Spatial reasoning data
▼▼▼
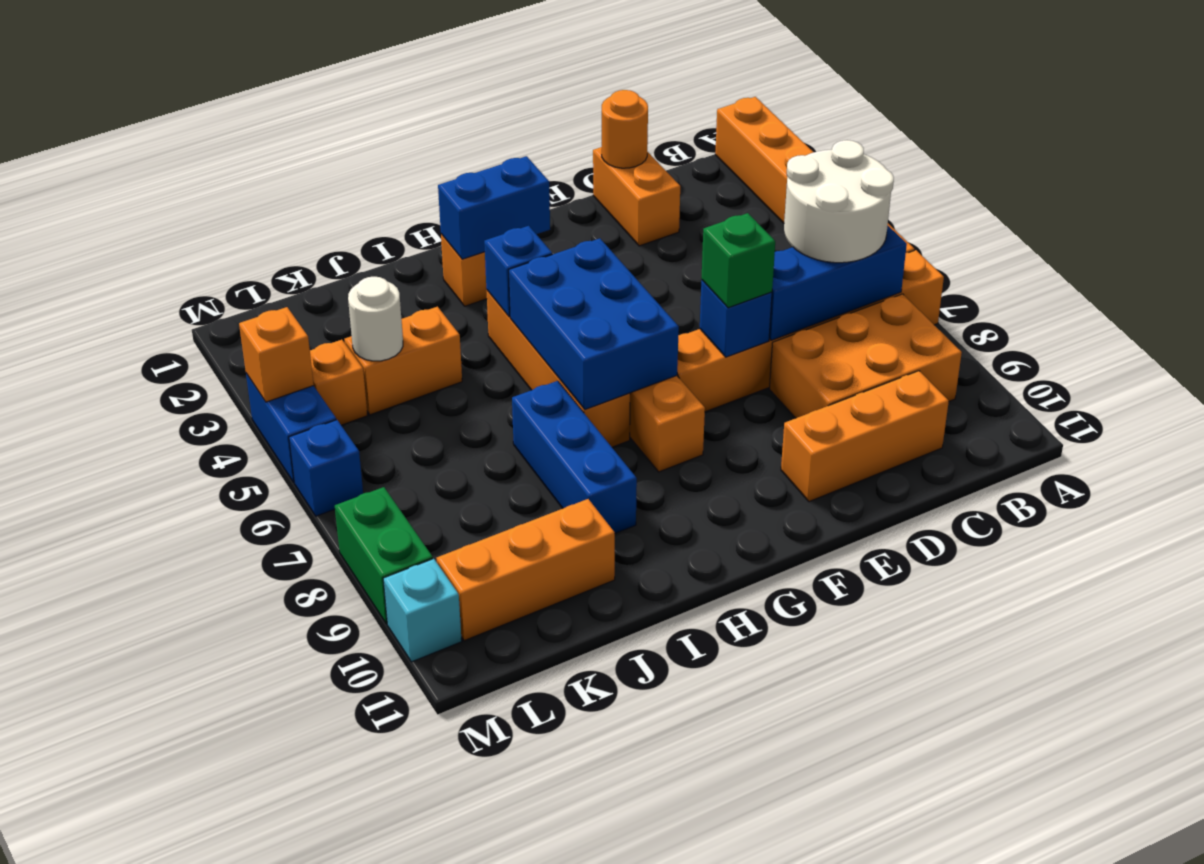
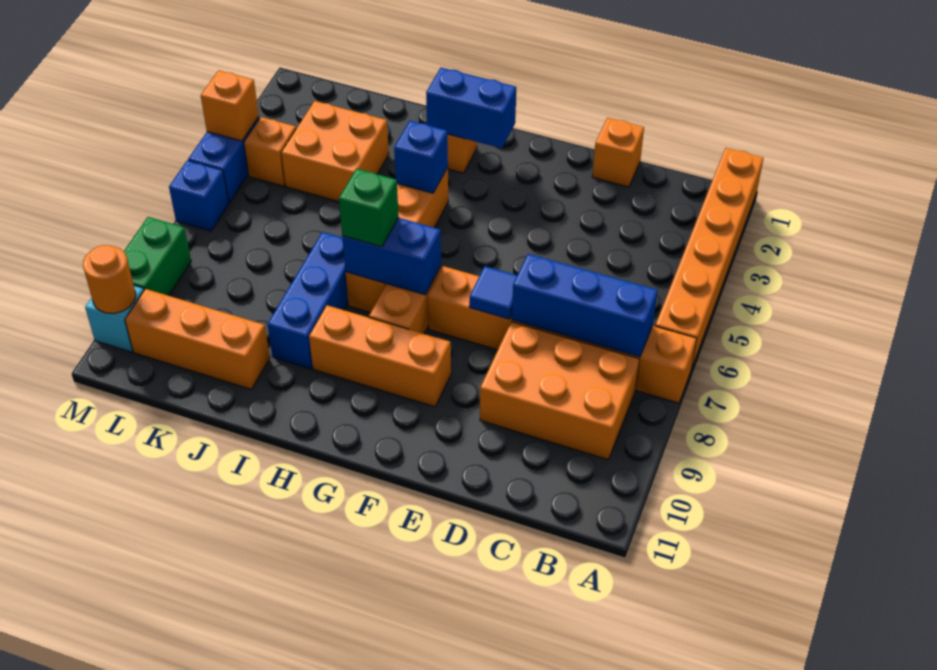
white round brick B6:C7 level 3 -> none
orange brick C10:E10 level 1 -> orange brick F9:H9 level 1
orange brick D1:D2 level 1 -> orange brick D1 level 1
orange round brick D1 level 2 -> orange round brick M10 level 2
blue brick E7 level 2 -> blue tile E7 level 2
green brick E7 level 3 -> green brick H7 level 3
blue brick G5:H7 level 2 -> blue brick G7:H7 level 2
orange brick J4:K4 level 1 -> orange brick J3:K4 level 1
white round brick K4 level 2 -> none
▲▲▲
* REQUIRED ACTION *
Check each line above for the word "white" and copy the ones that have it.

* REPLY *
white round brick B6:C7 level 3 -> none
white round brick K4 level 2 -> none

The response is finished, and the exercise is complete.